◆ HOW TO COMPLETE THIS TASK: All lines from the one with "swapped | pear" through the close of the records below are to be set down exactly, and no others.

◆ Coordinate-based object records:
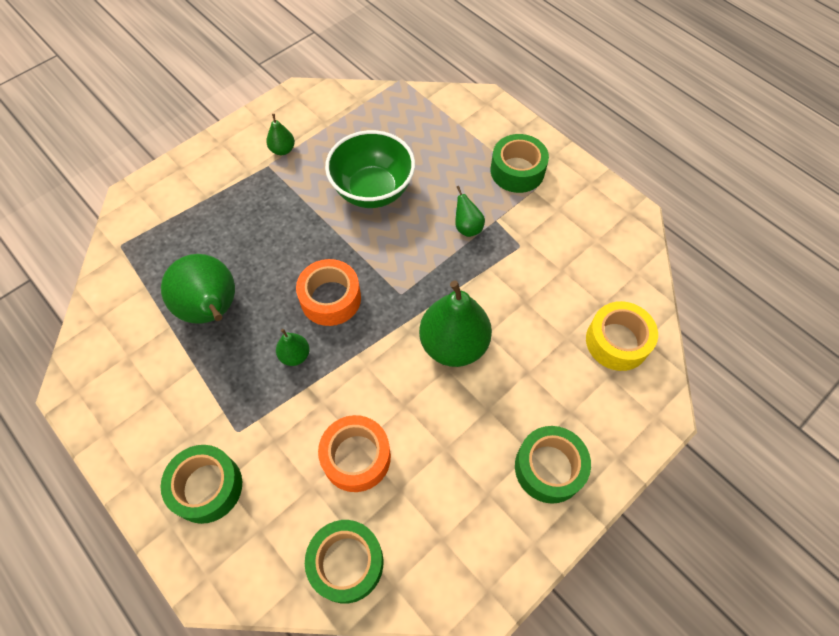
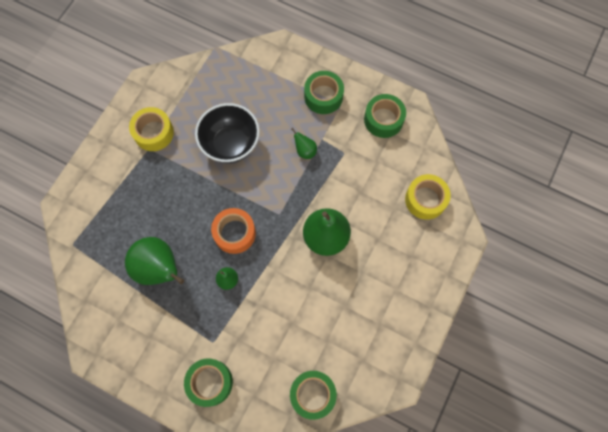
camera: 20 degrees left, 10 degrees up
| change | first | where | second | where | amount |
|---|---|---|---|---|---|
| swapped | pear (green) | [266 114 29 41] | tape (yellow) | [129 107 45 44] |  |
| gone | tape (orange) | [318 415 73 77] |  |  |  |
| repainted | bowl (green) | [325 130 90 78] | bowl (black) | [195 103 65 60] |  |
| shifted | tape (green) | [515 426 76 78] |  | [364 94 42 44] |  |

◆ SOLUTION TO THIS PROBLEM:
| swapped | pear (green) | [266 114 29 41] | tape (yellow) | [129 107 45 44] |  |
| gone | tape (orange) | [318 415 73 77] |  |  |  |
| repainted | bowl (green) | [325 130 90 78] | bowl (black) | [195 103 65 60] |  |
| shifted | tape (green) | [515 426 76 78] |  | [364 94 42 44] |  |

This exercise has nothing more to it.